* [WHAT YOU HAVE TO DO] Make an exact copy of the records that follow, with each picture omitted.

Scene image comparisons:
━━━━━━━━━━━━━━━━━━━━

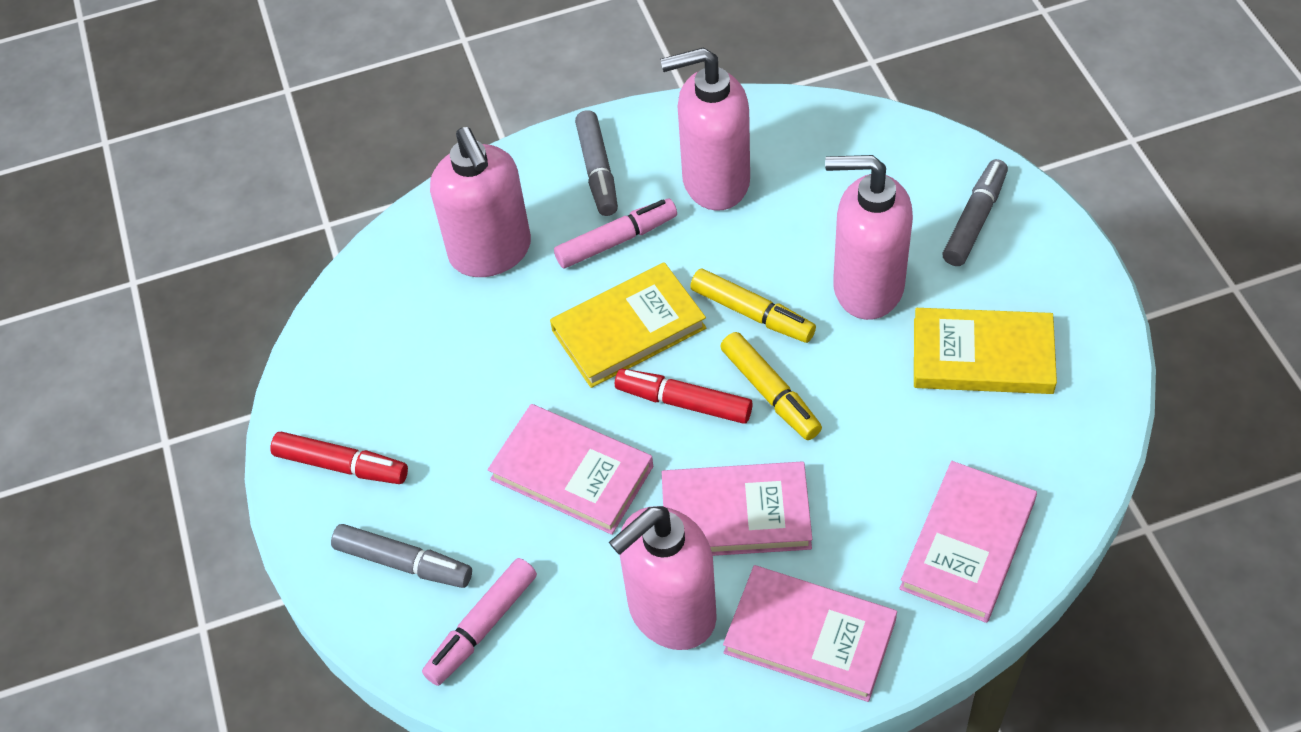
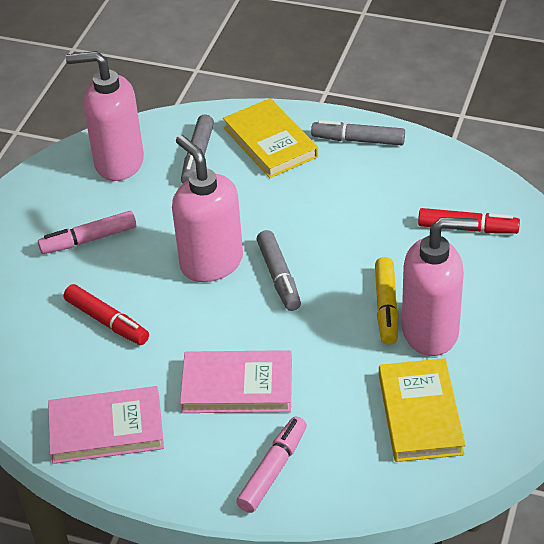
pink book: 4 -> 2
pink soap dispenser: 4 -> 3
yellow marker: 2 -> 1

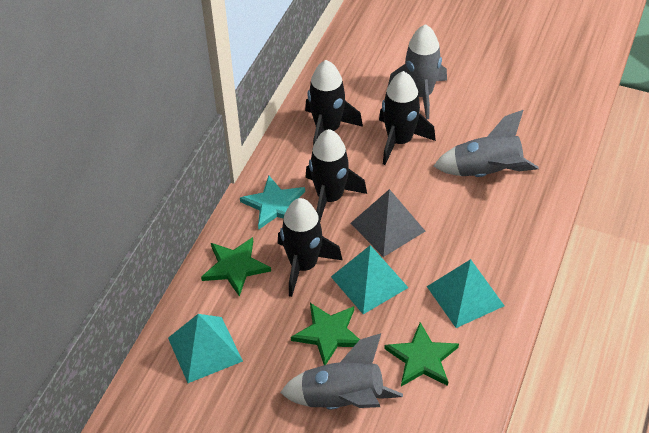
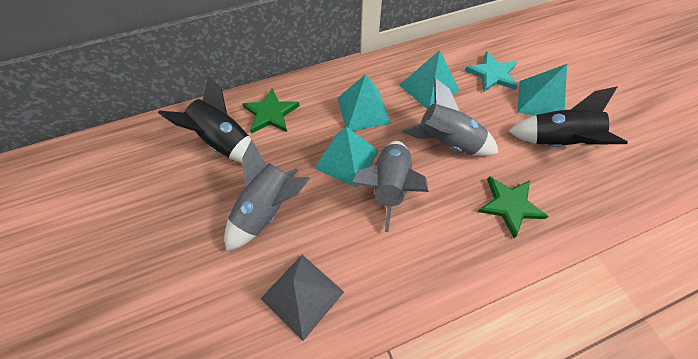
black rocket: 4 -> 2
green star: 3 -> 2
turquoise pyramid: 3 -> 4

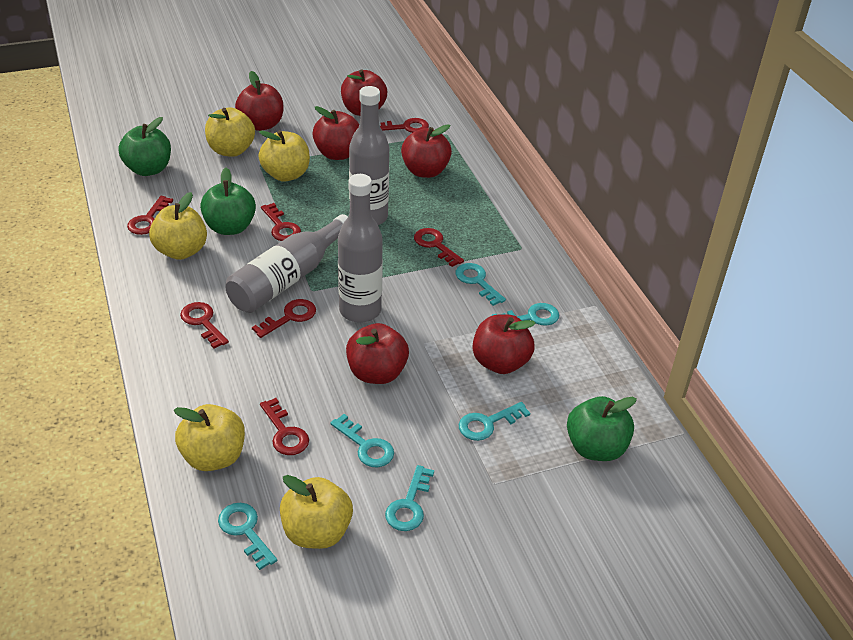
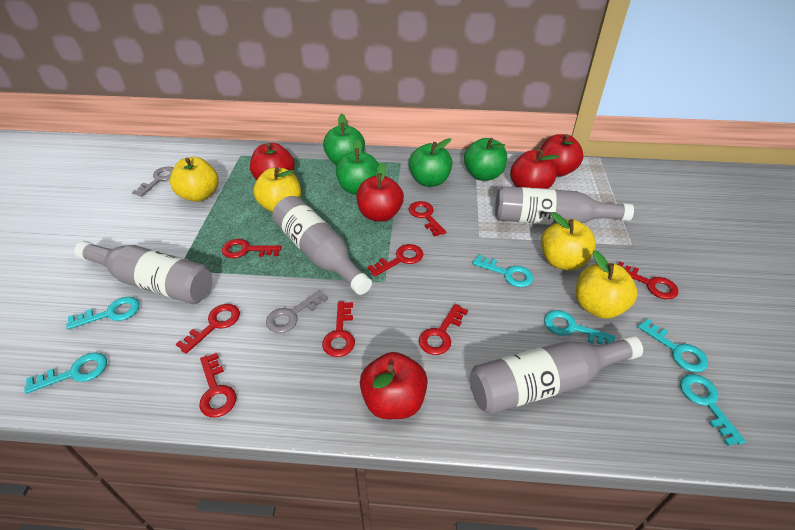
green apple: 3 -> 4
grey bottle: 3 -> 4
grey key: 0 -> 2
red apple: 6 -> 5
red key: 7 -> 8
yellow apple: 5 -> 4

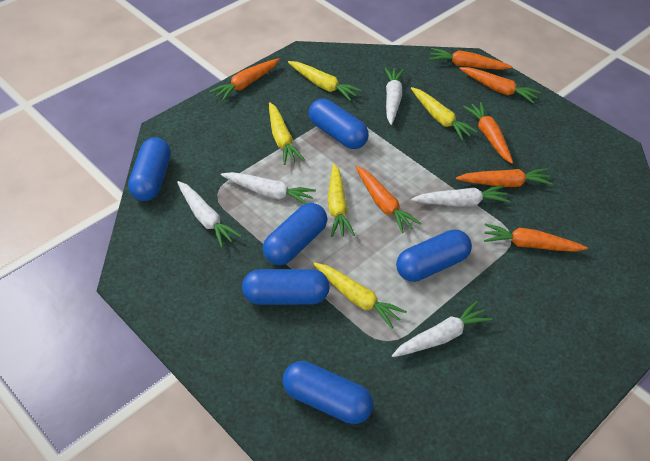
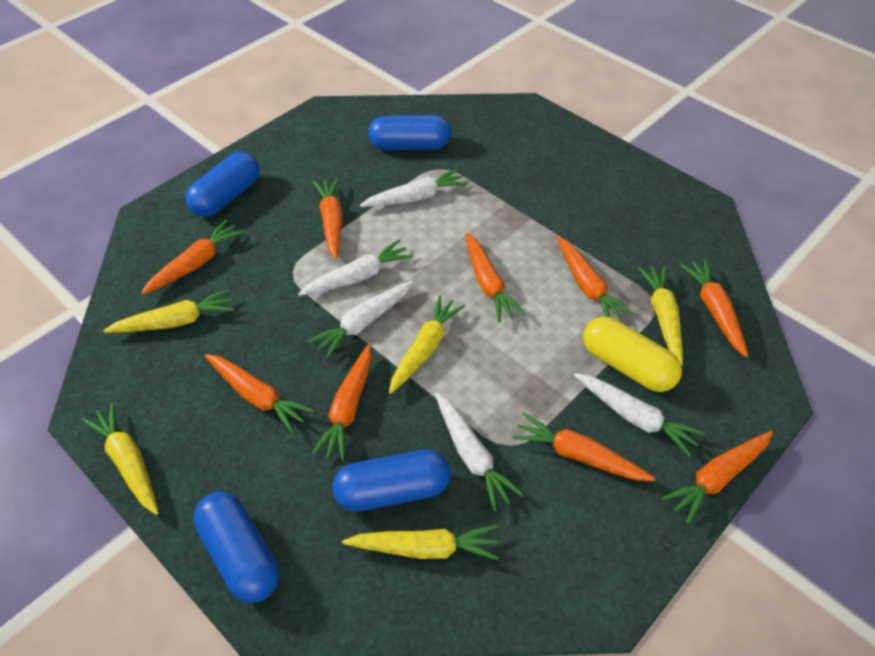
blue capsule: 6 -> 4
orange carrot: 7 -> 9
yellow capsule: 0 -> 1

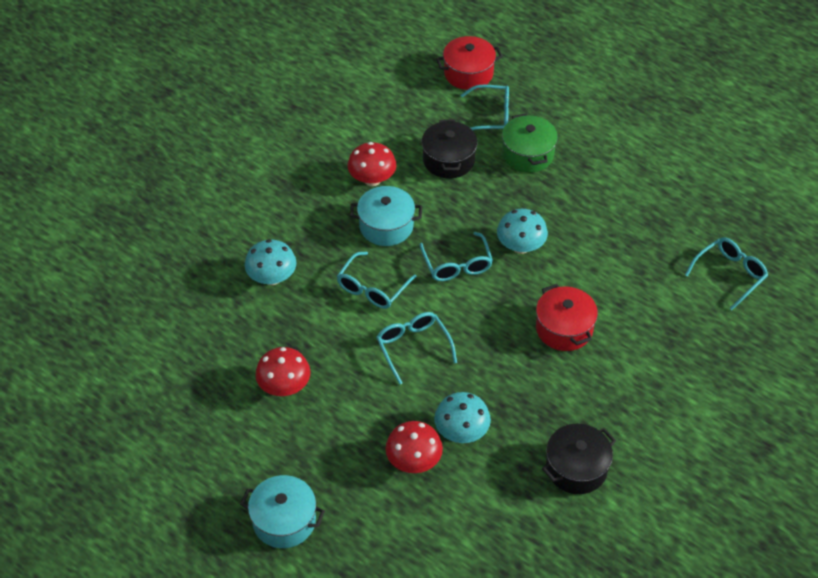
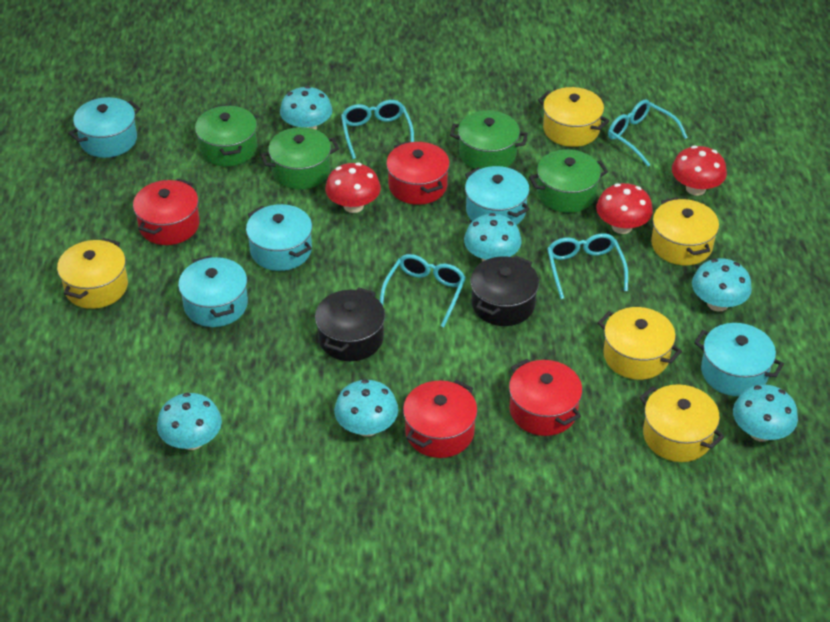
green pot: 1 -> 4
red pot: 2 -> 4
turquoise glasses: 5 -> 4
turquoise mushroom: 3 -> 6
turquoise pot: 2 -> 5
yellow pot: 0 -> 5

━━━━━━━━━━━━━━━━━━━━

* [EXERCISE RESULT]
pink book: 4 -> 2
pink soap dispenser: 4 -> 3
yellow marker: 2 -> 1

black rocket: 4 -> 2
green star: 3 -> 2
turquoise pyramid: 3 -> 4

green apple: 3 -> 4
grey bottle: 3 -> 4
grey key: 0 -> 2
red apple: 6 -> 5
red key: 7 -> 8
yellow apple: 5 -> 4

blue capsule: 6 -> 4
orange carrot: 7 -> 9
yellow capsule: 0 -> 1

green pot: 1 -> 4
red pot: 2 -> 4
turquoise glasses: 5 -> 4
turquoise mushroom: 3 -> 6
turquoise pot: 2 -> 5
yellow pot: 0 -> 5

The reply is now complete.